## AIM OF THE TASK
Produce word for word the lines of the data below running from the one that has "none -> yellow round brick A5 level 2" to the one that has "red brick D10", inclusive, and no others.

Scene edit records:
++++++

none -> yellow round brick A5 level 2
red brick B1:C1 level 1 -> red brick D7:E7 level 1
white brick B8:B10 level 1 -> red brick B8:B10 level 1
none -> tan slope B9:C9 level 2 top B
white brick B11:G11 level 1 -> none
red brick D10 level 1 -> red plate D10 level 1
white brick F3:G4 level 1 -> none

++++++

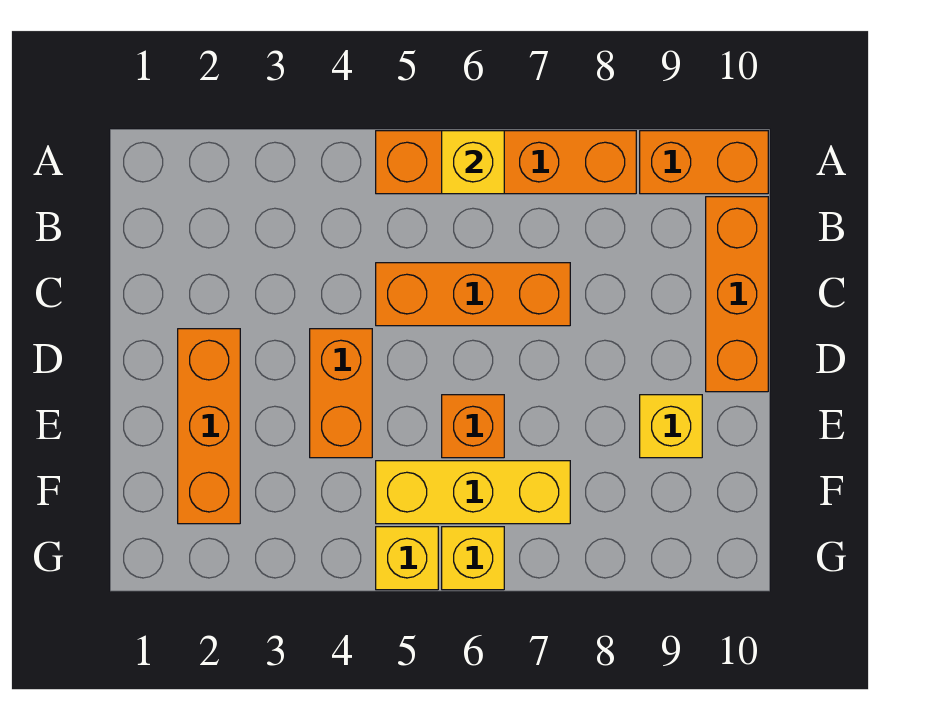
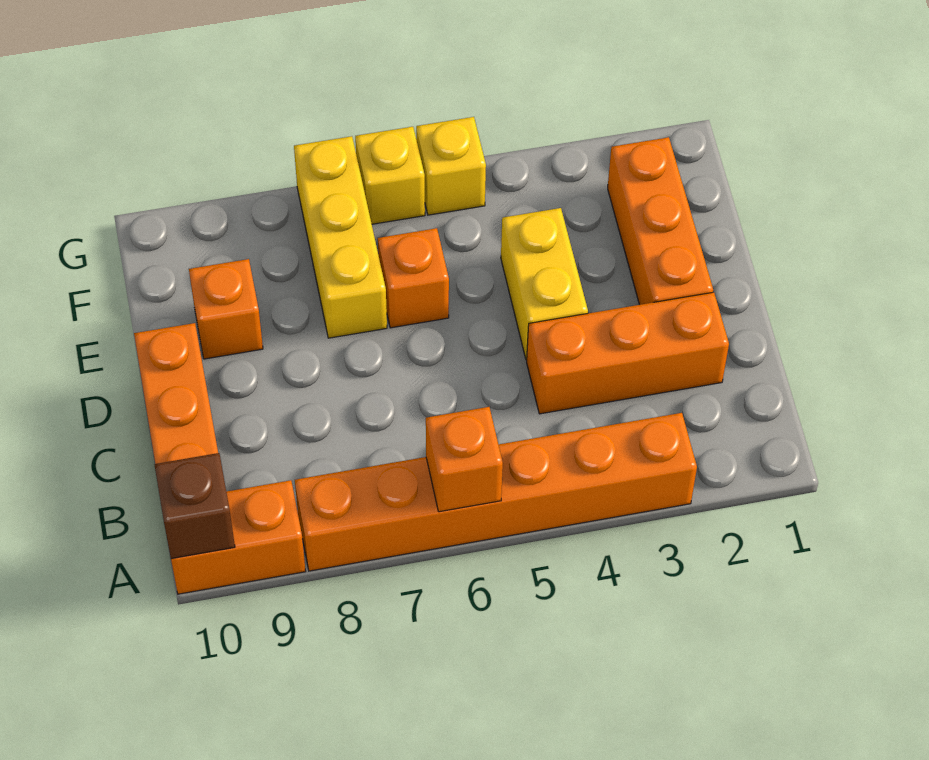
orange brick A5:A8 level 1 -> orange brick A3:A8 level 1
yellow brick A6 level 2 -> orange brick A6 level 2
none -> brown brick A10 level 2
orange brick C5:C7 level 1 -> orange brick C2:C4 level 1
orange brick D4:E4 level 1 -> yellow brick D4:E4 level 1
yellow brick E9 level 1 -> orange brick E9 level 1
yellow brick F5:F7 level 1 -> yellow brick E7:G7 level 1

++++++

## SOLUTION BELOW
none -> yellow round brick A5 level 2
red brick B1:C1 level 1 -> red brick D7:E7 level 1
white brick B8:B10 level 1 -> red brick B8:B10 level 1
none -> tan slope B9:C9 level 2 top B
white brick B11:G11 level 1 -> none
red brick D10 level 1 -> red plate D10 level 1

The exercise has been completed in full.